### Given request
State how many lines in the material contain the string "sourdine". Reply with the number only.

### Data excerpts
**********
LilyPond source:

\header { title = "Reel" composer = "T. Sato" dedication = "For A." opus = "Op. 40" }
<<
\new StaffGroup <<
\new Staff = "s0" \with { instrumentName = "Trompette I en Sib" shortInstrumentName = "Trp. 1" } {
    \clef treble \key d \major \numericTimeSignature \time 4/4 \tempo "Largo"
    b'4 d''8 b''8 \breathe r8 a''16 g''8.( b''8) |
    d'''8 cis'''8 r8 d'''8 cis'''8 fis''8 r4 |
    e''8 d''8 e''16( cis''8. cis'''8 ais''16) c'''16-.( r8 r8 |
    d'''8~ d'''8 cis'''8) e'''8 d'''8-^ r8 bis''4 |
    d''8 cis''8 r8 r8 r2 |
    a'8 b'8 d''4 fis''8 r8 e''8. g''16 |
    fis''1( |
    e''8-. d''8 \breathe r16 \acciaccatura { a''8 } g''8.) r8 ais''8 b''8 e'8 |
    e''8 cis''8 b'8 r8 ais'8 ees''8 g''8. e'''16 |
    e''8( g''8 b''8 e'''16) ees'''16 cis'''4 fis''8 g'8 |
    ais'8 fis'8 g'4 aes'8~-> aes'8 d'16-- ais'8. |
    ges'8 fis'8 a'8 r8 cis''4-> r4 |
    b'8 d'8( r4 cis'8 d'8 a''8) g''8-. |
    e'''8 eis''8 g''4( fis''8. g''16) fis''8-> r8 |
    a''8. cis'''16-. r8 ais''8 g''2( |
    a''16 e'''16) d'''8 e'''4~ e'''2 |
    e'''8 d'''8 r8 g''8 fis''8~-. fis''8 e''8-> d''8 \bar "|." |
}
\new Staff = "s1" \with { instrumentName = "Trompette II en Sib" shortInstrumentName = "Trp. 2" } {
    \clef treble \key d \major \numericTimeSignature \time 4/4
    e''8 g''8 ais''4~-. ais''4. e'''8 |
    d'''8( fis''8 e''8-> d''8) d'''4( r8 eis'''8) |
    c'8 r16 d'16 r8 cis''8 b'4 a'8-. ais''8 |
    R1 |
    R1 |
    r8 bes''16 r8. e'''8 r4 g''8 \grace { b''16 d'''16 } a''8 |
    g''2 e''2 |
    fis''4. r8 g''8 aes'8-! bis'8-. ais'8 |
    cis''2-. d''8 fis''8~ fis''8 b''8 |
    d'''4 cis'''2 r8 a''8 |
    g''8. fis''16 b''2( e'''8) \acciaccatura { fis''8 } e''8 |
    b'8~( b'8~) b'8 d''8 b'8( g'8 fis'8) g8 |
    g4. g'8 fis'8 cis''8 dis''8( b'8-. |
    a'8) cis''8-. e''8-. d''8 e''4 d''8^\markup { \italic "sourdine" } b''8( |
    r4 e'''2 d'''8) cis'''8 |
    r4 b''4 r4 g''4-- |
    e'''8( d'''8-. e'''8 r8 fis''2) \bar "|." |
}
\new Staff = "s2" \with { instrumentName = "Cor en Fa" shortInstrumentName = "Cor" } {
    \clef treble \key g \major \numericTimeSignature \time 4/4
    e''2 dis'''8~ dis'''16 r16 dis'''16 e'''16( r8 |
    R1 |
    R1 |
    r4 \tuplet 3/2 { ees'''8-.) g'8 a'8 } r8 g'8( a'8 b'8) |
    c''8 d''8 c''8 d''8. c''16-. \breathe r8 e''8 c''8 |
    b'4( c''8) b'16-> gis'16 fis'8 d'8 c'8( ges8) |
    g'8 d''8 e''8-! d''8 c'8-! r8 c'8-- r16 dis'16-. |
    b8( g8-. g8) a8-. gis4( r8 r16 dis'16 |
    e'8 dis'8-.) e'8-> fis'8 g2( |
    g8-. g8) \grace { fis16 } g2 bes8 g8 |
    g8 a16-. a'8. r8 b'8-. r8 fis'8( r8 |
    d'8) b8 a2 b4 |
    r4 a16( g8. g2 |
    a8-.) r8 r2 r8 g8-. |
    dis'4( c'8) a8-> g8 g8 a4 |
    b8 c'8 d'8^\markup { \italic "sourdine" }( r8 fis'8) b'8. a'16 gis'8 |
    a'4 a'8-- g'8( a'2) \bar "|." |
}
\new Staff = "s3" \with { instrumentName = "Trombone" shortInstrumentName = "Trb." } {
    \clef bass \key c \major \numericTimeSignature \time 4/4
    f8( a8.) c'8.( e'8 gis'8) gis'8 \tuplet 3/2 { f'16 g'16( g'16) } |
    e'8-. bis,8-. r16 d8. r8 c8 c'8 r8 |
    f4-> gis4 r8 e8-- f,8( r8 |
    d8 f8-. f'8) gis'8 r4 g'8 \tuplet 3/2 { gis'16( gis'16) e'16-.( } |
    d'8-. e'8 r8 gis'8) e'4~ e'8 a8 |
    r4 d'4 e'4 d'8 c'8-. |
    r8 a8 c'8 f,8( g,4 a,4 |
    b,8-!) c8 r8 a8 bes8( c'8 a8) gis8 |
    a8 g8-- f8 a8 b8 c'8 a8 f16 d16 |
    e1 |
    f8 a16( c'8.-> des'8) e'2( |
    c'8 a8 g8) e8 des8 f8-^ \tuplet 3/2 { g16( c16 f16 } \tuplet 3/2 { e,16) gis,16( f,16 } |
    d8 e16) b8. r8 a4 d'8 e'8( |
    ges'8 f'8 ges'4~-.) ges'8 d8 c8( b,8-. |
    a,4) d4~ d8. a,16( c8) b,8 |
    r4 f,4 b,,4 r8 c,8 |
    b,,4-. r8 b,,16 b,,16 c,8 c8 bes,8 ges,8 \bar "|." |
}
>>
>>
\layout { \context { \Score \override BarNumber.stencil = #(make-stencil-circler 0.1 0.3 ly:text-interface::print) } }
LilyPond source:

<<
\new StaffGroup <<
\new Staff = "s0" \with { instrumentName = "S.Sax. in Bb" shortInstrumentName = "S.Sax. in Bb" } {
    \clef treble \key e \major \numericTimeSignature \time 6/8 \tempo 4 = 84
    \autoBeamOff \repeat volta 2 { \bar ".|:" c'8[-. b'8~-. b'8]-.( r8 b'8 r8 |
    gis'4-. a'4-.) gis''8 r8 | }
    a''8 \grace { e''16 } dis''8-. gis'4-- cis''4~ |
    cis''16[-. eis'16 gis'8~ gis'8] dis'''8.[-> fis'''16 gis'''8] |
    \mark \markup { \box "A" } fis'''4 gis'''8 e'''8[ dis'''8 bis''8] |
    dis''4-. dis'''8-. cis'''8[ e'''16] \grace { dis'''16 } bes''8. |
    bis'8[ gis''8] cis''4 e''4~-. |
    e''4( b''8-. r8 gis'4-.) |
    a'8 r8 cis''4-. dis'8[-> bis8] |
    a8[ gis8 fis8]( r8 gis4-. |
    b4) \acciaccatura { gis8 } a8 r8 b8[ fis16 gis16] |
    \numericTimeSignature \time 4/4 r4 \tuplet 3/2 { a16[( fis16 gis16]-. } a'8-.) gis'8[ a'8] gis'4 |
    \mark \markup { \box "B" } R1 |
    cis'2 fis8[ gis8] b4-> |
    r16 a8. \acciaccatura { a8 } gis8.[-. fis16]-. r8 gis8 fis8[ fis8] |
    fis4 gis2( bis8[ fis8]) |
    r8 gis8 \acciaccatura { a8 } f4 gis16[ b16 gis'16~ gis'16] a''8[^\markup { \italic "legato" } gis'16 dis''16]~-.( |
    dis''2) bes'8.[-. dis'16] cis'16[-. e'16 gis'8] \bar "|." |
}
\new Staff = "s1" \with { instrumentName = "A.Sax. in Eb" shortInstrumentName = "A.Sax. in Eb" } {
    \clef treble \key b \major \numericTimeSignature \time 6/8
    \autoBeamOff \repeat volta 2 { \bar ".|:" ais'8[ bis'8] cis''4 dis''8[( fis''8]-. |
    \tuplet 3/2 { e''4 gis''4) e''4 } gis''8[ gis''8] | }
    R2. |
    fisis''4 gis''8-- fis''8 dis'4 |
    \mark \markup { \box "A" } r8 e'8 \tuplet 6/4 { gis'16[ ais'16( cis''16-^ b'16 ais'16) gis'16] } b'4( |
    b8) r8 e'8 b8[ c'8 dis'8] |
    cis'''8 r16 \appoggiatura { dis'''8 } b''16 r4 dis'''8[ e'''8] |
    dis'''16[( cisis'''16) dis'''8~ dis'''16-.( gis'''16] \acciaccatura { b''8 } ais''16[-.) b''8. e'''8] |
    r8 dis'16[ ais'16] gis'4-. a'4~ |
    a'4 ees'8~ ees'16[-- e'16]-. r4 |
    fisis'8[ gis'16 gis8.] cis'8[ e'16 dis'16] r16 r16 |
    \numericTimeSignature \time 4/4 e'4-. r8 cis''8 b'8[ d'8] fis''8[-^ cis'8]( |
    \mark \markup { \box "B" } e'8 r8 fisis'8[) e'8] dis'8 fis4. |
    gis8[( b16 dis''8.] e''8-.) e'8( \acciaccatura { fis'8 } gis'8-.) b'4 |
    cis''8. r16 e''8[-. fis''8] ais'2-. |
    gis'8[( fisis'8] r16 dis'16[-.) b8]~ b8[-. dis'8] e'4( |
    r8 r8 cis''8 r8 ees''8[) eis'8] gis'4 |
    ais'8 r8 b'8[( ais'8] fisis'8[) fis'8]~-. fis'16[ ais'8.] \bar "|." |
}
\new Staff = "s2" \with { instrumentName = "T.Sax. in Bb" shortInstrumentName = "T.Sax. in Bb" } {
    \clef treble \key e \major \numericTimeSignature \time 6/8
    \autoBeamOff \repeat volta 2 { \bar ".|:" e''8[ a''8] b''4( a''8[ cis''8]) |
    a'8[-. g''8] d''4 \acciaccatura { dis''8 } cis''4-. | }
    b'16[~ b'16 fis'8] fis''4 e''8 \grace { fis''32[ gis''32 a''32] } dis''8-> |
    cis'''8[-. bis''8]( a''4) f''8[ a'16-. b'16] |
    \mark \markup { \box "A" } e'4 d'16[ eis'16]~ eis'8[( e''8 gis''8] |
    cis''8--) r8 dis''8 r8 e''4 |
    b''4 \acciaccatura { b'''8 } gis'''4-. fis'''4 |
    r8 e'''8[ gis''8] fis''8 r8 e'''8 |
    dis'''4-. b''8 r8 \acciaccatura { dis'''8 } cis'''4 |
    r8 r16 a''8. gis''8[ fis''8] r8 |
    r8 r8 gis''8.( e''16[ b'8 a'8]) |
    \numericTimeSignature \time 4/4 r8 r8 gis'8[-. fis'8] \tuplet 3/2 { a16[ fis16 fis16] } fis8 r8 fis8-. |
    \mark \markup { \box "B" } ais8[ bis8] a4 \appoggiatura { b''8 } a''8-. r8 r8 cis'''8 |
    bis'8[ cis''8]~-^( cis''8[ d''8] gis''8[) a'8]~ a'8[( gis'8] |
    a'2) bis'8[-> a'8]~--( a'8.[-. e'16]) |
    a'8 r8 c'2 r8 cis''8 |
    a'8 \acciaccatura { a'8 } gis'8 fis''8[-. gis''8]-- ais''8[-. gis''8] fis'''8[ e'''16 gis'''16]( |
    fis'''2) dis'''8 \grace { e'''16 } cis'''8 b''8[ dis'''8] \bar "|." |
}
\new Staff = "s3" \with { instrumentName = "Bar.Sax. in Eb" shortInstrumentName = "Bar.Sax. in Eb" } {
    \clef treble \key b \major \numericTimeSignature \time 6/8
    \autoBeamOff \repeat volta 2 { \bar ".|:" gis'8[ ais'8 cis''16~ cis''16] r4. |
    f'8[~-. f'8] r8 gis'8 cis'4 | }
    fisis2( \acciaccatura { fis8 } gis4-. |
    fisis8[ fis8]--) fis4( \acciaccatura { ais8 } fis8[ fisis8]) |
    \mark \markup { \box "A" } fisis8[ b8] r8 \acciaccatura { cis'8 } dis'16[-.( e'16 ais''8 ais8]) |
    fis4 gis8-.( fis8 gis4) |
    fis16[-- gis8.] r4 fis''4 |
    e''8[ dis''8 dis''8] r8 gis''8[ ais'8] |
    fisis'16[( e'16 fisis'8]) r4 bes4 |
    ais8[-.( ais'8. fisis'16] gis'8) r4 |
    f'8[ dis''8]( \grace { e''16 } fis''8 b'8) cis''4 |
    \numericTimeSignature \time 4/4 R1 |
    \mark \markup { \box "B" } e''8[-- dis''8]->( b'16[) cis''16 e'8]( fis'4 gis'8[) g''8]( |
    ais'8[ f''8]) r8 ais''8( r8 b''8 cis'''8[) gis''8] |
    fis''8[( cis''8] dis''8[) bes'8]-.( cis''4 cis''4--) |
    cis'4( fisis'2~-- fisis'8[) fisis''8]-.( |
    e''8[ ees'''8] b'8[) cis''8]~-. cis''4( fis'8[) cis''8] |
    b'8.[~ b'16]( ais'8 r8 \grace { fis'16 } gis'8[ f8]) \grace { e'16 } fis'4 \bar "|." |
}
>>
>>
**********
### Task response
2